## INSTRUCTION
Copy the entries from the line containing "Beckthorpe (660, 124)" through the end, swapping "acres" for "hectares" and leaving everything else unchanged.

[Rows of pointing data]
((

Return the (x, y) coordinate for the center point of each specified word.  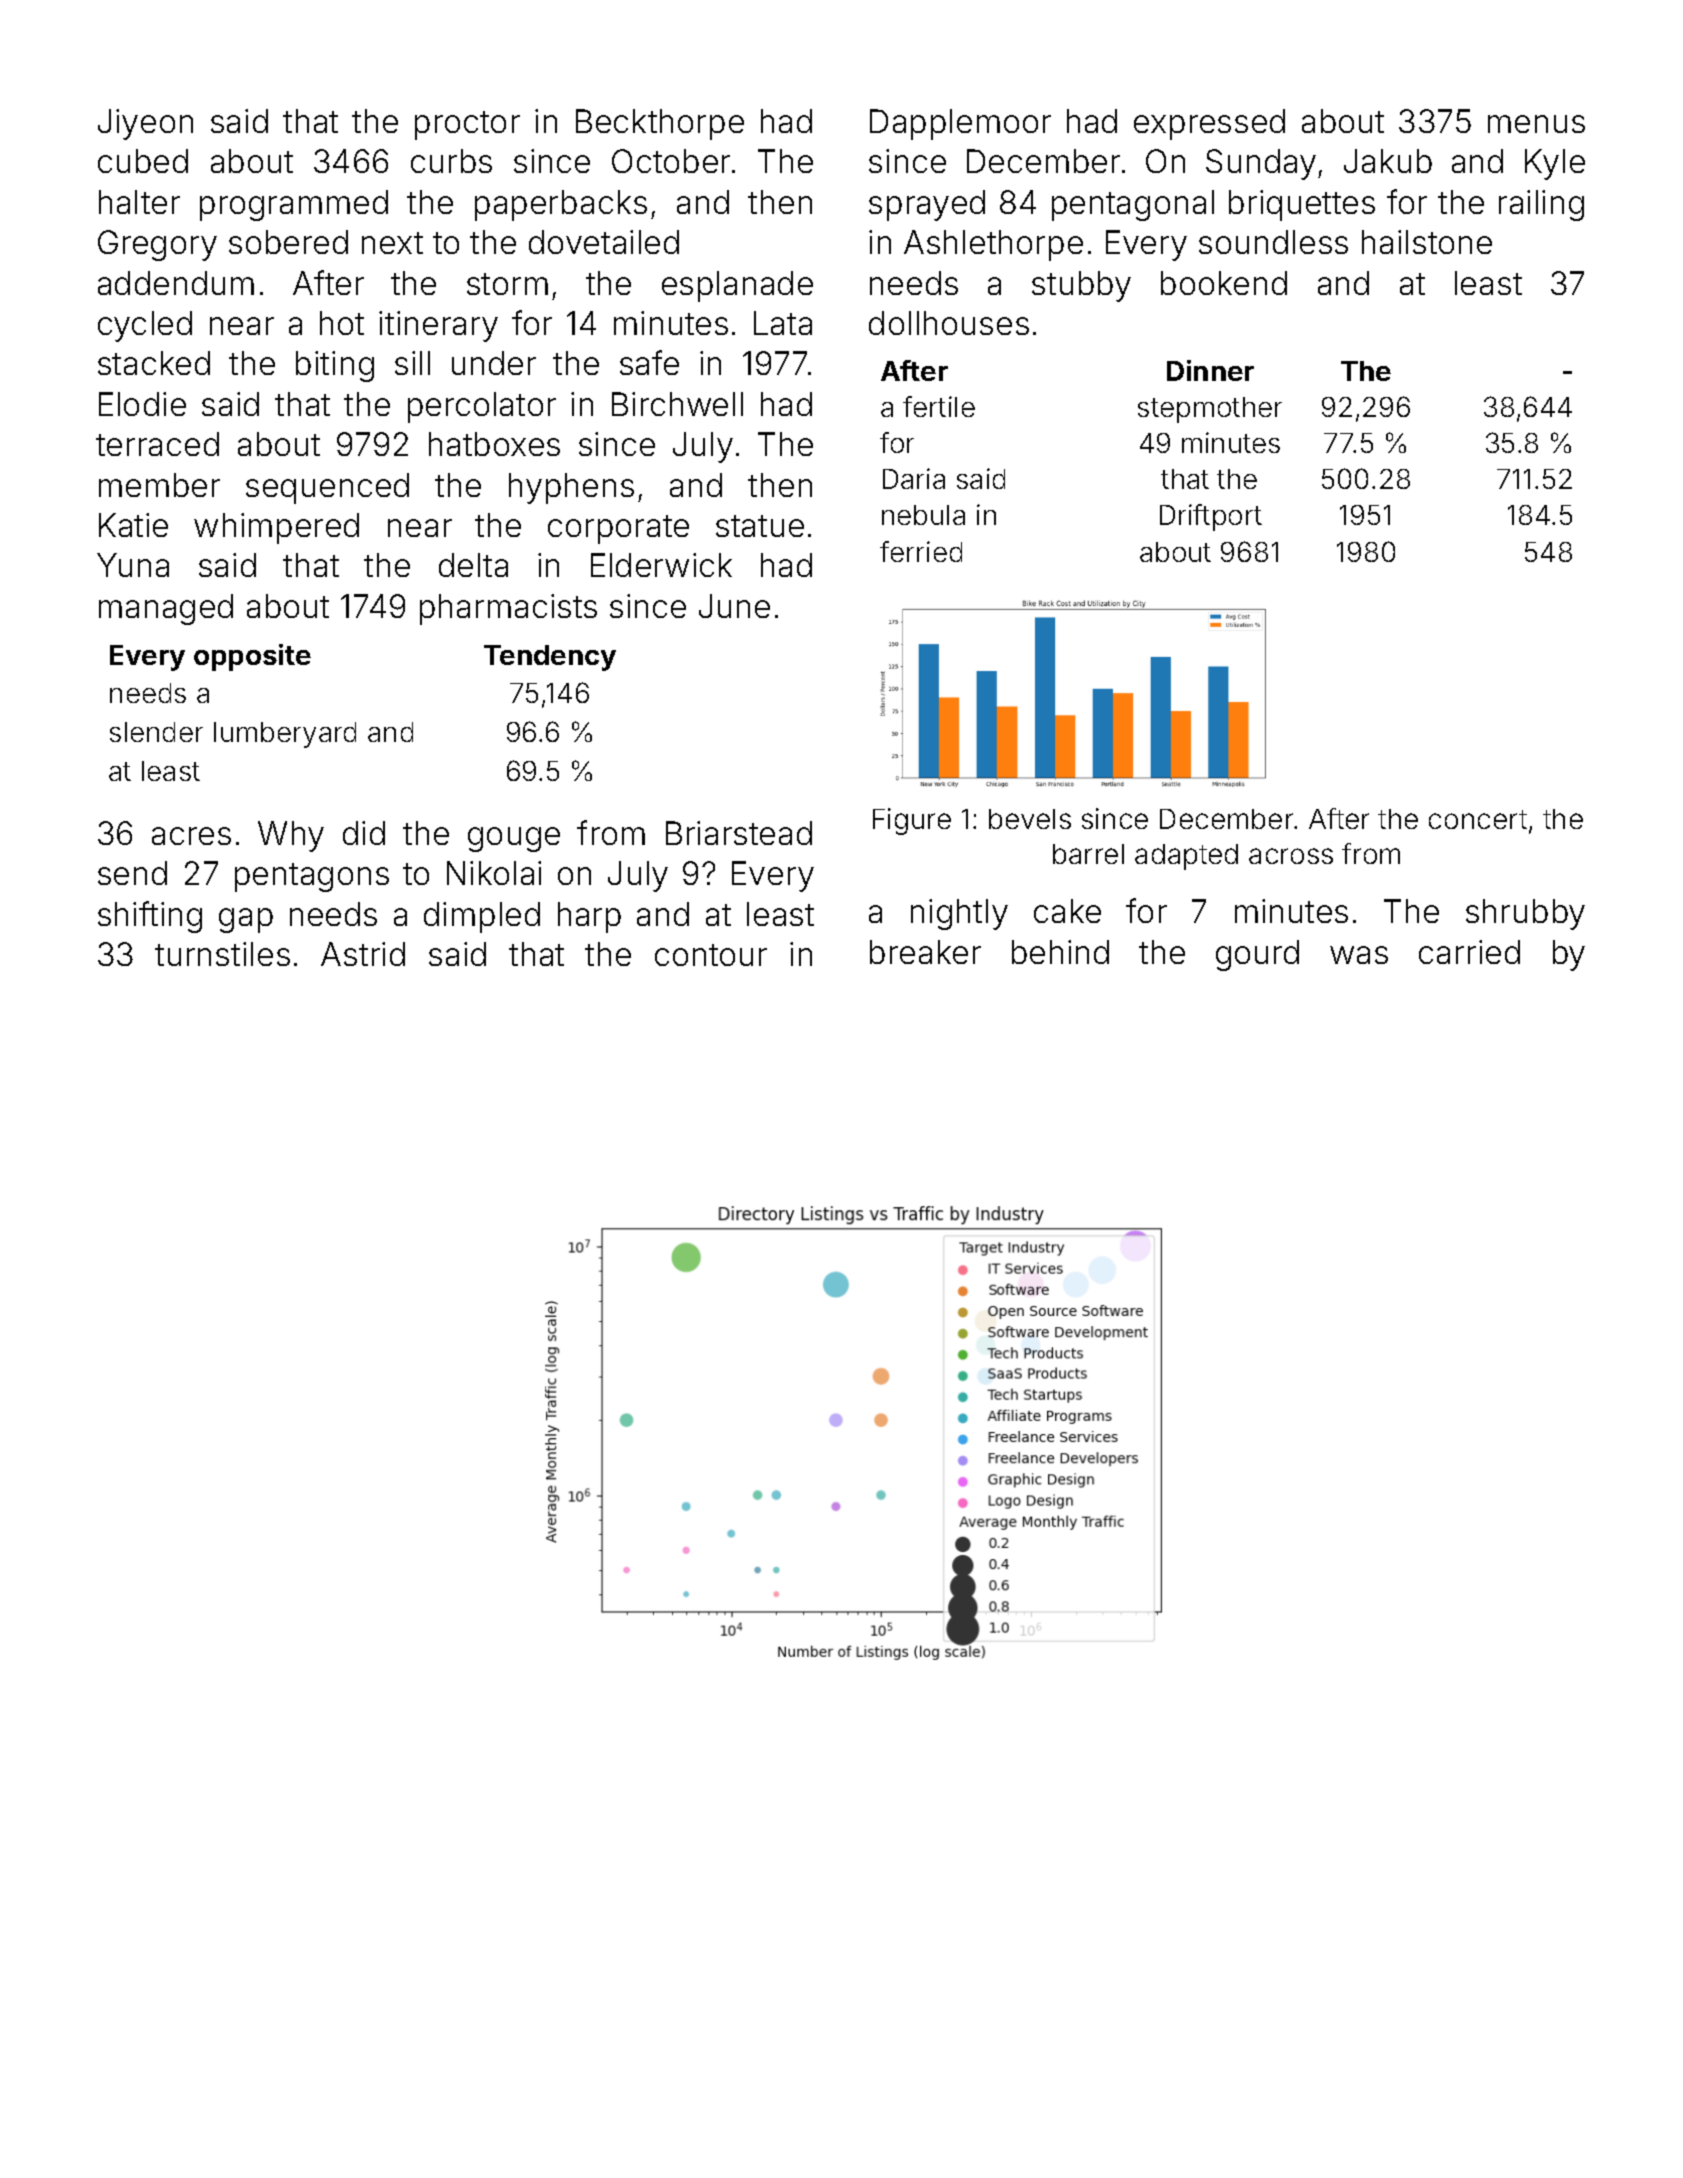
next (392, 243)
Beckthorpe (660, 124)
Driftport (1211, 517)
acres (191, 836)
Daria (914, 478)
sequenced (327, 488)
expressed (1209, 124)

))

## WRITTEN ANSWER
Beckthorpe (660, 124)
Driftport (1211, 517)
hectares (191, 836)
Daria (914, 478)
sequenced (327, 488)
expressed (1209, 124)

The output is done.